**WHAT IS BEING ASKED:**
Your answer must be the records below, repeated exactly, with every picture left out.

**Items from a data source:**
# # # # #

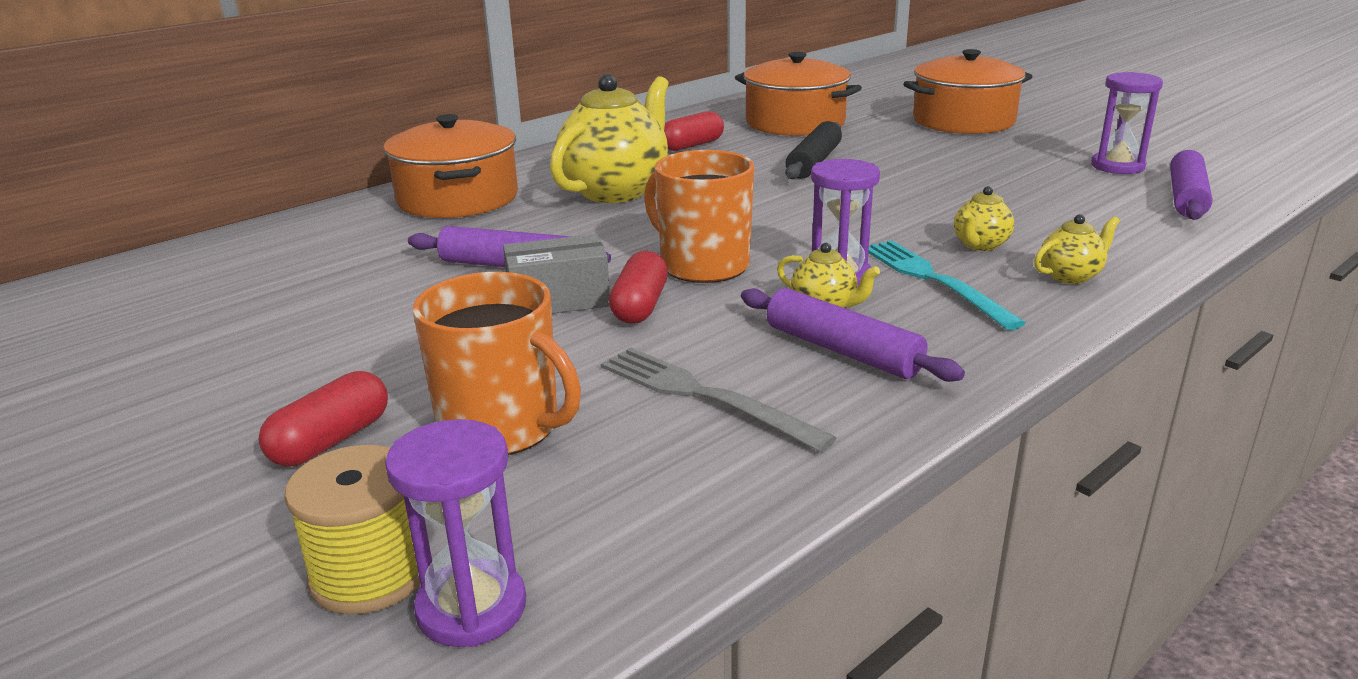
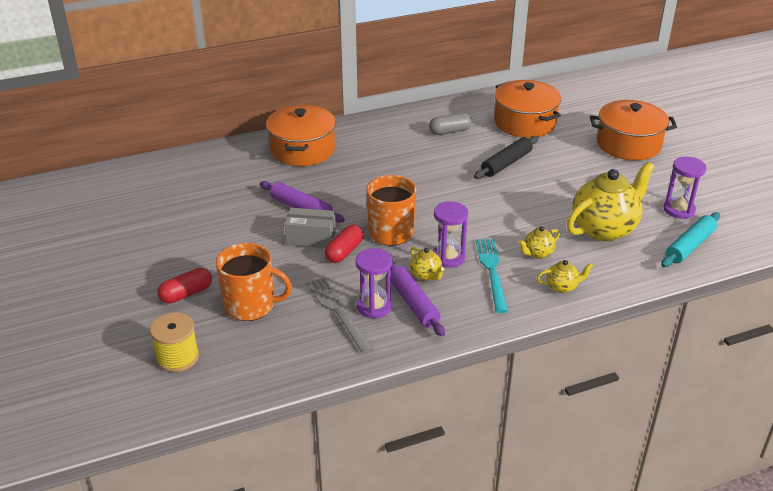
camera: 20 degrees right, 10 degrees up
purple hourglass [385,419,526,647] -> purple hourglass moved to [356,248,392,319]
orange mug [413,272,581,455] -> orange mug turned 45 degrees counterclockwise [216,243,292,321]
yellow teapot [550,74,669,203] -> yellow teapot moved to [566,162,655,241]
red capsule [664,111,724,151] -> grey capsule [429,113,472,135]
purple rolling pin [1170,150,1213,220] -> turquoise rolling pin [661,212,720,267]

# # # # #

**REPLY TO THE EXERCISE:**
camera: 20 degrees right, 10 degrees up
purple hourglass [385,419,526,647] -> purple hourglass moved to [356,248,392,319]
orange mug [413,272,581,455] -> orange mug turned 45 degrees counterclockwise [216,243,292,321]
yellow teapot [550,74,669,203] -> yellow teapot moved to [566,162,655,241]
red capsule [664,111,724,151] -> grey capsule [429,113,472,135]
purple rolling pin [1170,150,1213,220] -> turquoise rolling pin [661,212,720,267]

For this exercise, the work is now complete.